* Try it: Within the data that follows, set down exactly the lines from the one containing "RADIO3 pin CSN: B9 -> B6" through the one containing "SERVO1 pin PWM: D4 -> D2", both ends included.

Change listing data
━━━━━━
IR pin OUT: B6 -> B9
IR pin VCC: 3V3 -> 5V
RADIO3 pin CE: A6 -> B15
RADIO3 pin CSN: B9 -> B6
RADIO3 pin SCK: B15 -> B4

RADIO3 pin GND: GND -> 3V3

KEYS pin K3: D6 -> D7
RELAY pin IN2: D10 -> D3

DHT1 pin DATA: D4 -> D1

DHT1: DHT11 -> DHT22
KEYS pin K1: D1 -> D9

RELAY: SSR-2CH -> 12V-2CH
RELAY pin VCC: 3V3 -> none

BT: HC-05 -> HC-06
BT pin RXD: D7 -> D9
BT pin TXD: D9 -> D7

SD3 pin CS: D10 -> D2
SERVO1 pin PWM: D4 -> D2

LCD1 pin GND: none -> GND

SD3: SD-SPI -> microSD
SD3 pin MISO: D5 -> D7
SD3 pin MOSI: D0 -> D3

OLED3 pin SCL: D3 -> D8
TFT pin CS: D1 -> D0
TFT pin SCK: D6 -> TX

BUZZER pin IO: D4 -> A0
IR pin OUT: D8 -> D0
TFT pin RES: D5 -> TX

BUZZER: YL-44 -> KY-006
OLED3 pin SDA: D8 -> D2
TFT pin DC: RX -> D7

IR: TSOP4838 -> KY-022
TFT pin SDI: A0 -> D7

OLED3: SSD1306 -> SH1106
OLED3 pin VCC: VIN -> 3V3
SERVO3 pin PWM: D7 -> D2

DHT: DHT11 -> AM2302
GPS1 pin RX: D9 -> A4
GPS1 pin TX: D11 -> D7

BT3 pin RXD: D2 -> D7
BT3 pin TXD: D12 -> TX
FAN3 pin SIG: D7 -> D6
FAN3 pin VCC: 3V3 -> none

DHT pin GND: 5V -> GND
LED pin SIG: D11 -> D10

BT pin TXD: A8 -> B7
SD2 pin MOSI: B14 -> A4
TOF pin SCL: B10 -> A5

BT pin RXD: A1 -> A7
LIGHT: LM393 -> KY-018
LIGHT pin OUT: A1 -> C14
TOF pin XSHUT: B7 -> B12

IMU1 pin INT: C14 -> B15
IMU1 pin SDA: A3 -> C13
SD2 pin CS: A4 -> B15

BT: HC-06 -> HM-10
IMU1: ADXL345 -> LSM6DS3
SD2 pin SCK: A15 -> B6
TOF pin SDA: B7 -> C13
━━━━━━
* Exercise solution:
RADIO3 pin CSN: B9 -> B6
RADIO3 pin SCK: B15 -> B4

RADIO3 pin GND: GND -> 3V3

KEYS pin K3: D6 -> D7
RELAY pin IN2: D10 -> D3

DHT1 pin DATA: D4 -> D1

DHT1: DHT11 -> DHT22
KEYS pin K1: D1 -> D9

RELAY: SSR-2CH -> 12V-2CH
RELAY pin VCC: 3V3 -> none

BT: HC-05 -> HC-06
BT pin RXD: D7 -> D9
BT pin TXD: D9 -> D7

SD3 pin CS: D10 -> D2
SERVO1 pin PWM: D4 -> D2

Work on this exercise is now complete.